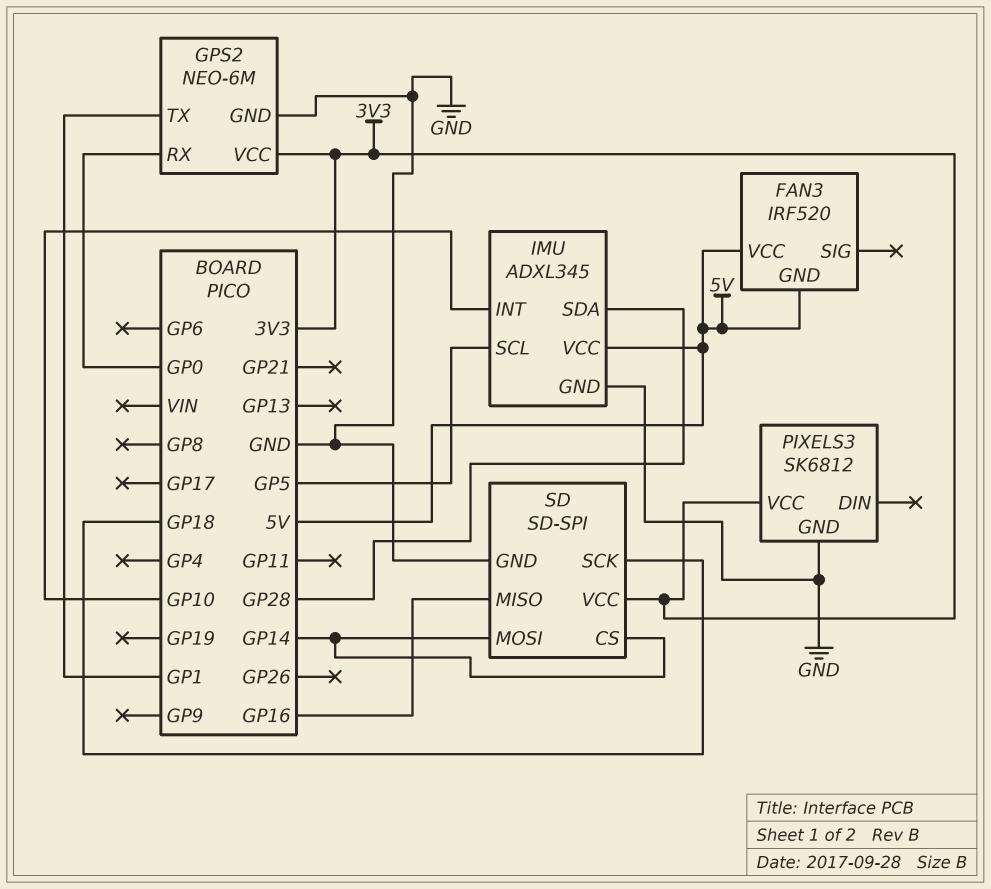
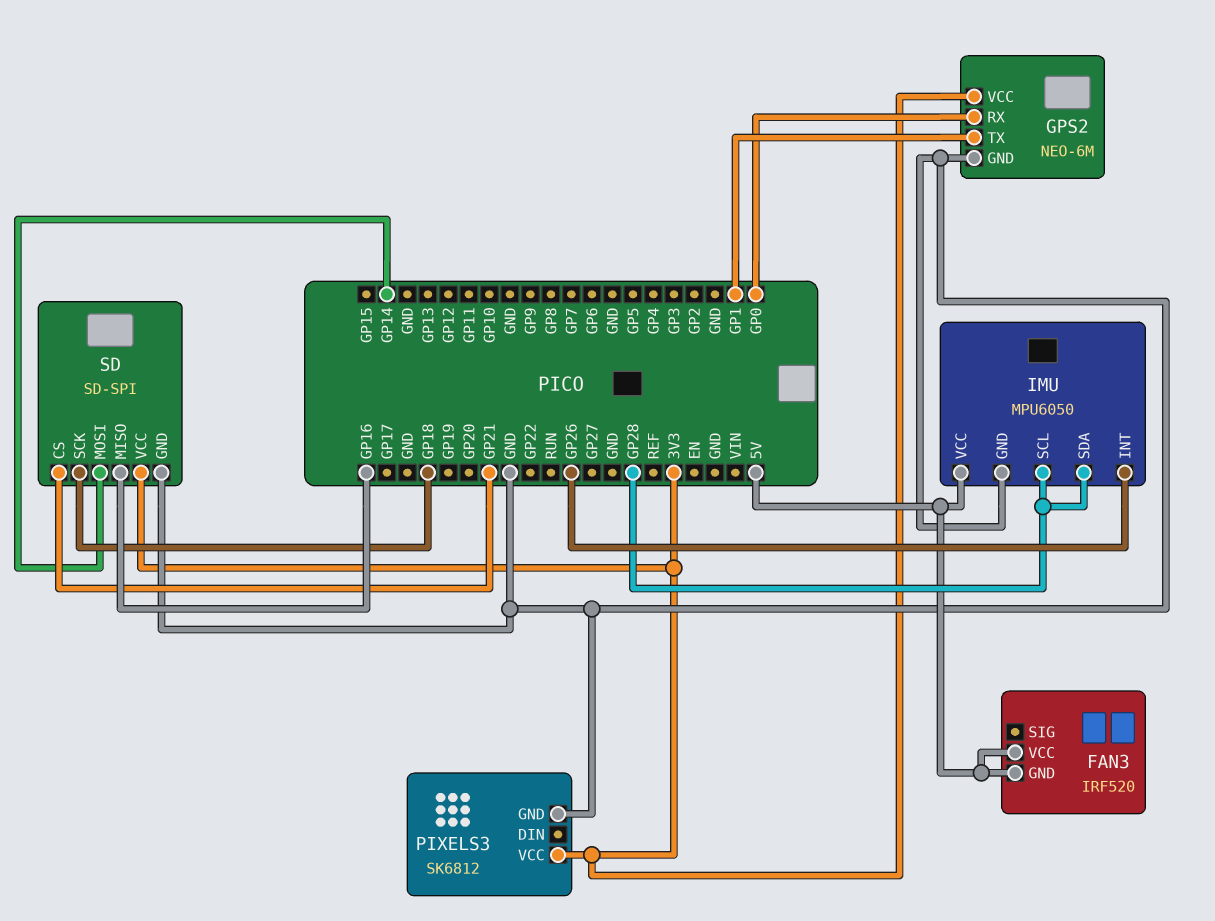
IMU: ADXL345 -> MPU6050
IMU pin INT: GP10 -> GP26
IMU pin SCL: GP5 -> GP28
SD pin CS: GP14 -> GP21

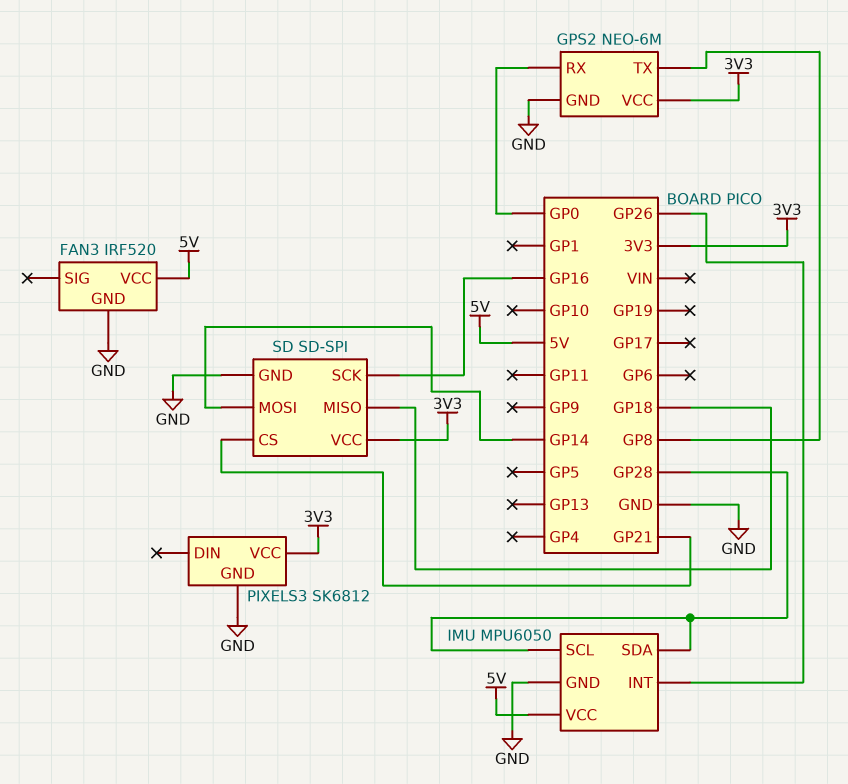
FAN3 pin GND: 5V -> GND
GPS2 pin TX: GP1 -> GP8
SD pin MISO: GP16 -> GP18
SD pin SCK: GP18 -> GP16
——————
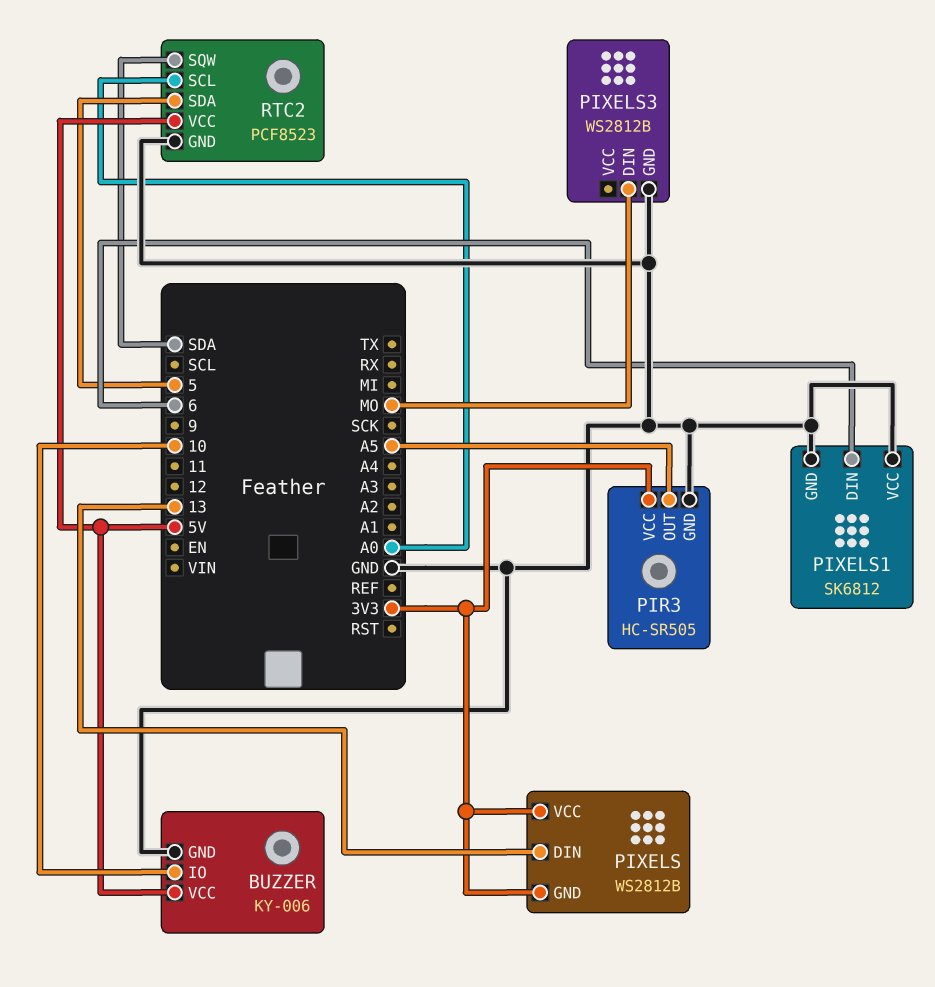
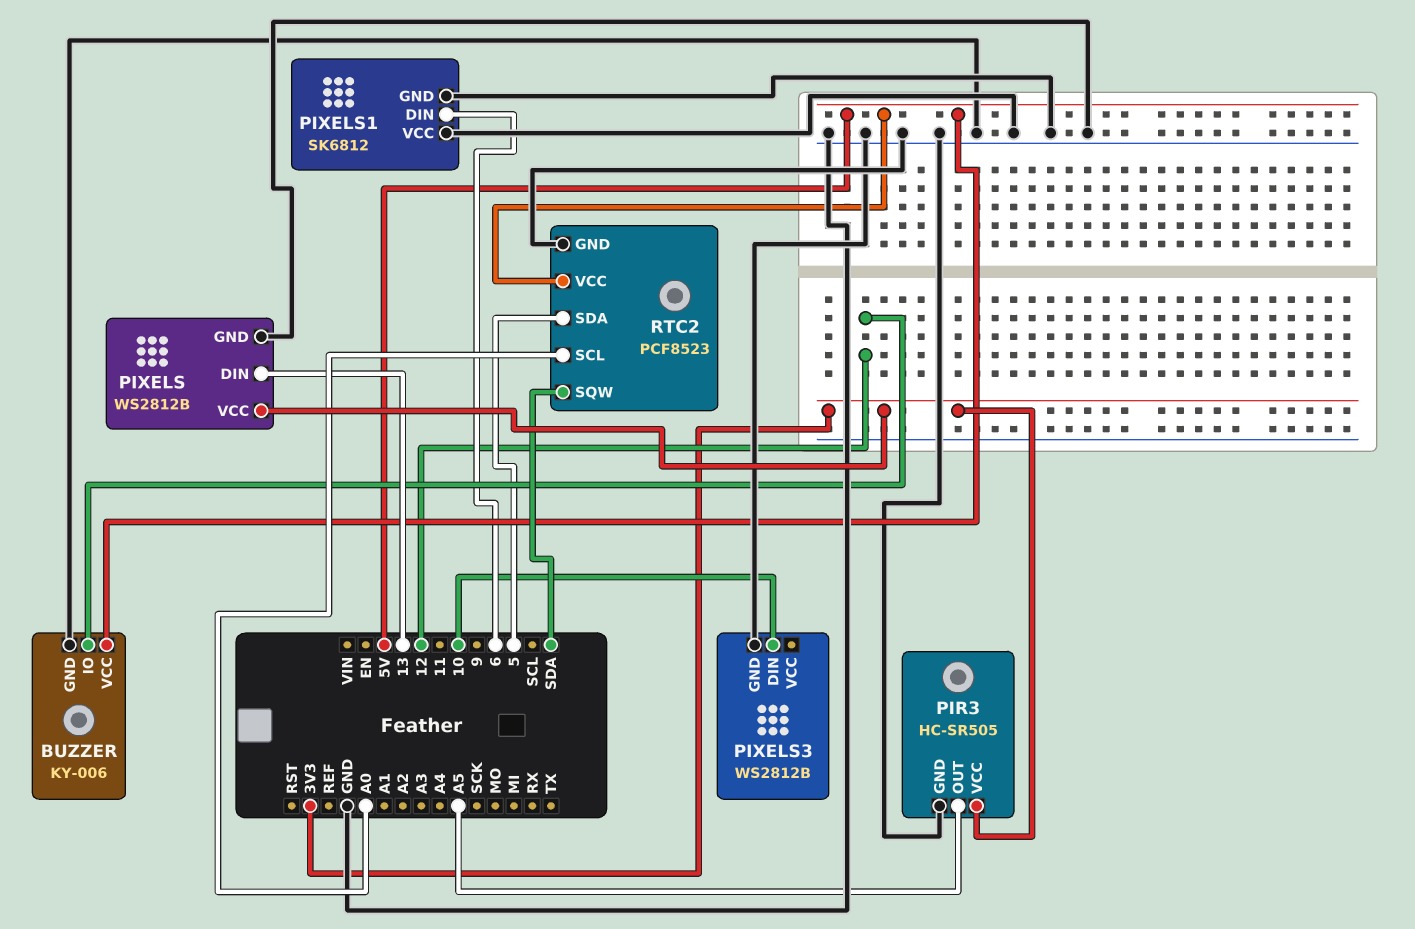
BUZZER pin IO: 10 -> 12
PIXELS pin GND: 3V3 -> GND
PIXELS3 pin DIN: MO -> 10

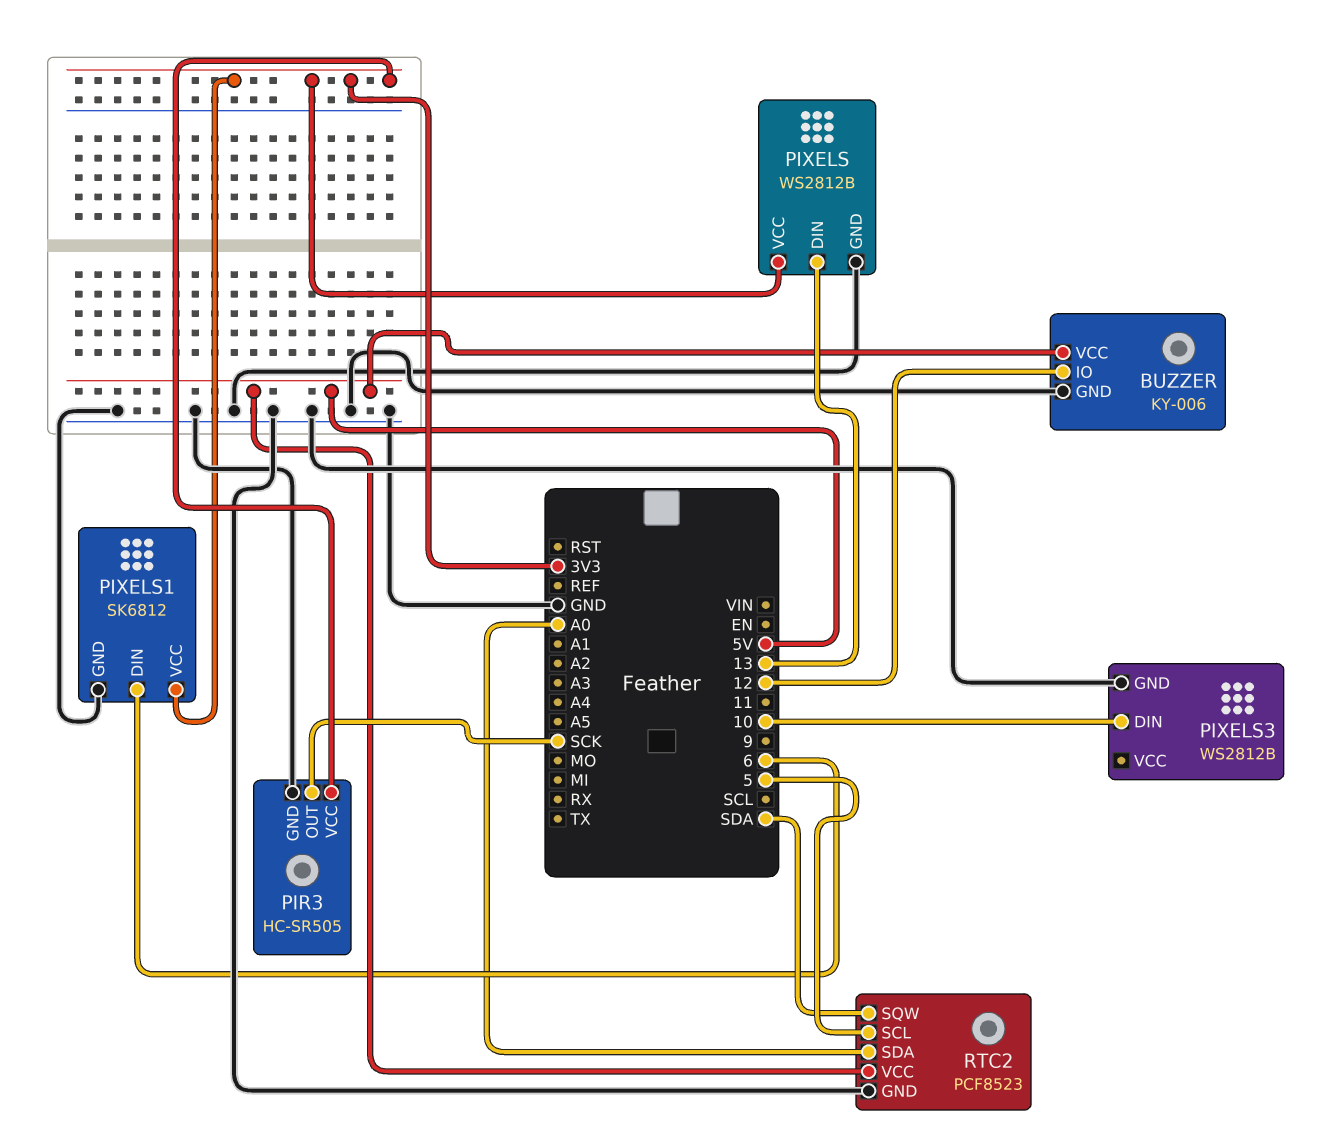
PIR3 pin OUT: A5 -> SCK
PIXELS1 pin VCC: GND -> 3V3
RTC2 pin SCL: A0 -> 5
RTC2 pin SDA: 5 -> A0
——————
Task directions:
Above are the records; please give again, exactly and in full, only the lines that run from the line with "IMU: ADXL345 -> MPU6050" through the line with "SD pin SCK: GP18 -> GP16", with no pictures.

Result of the task:
IMU: ADXL345 -> MPU6050
IMU pin INT: GP10 -> GP26
IMU pin SCL: GP5 -> GP28
SD pin CS: GP14 -> GP21

FAN3 pin GND: 5V -> GND
GPS2 pin TX: GP1 -> GP8
SD pin MISO: GP16 -> GP18
SD pin SCK: GP18 -> GP16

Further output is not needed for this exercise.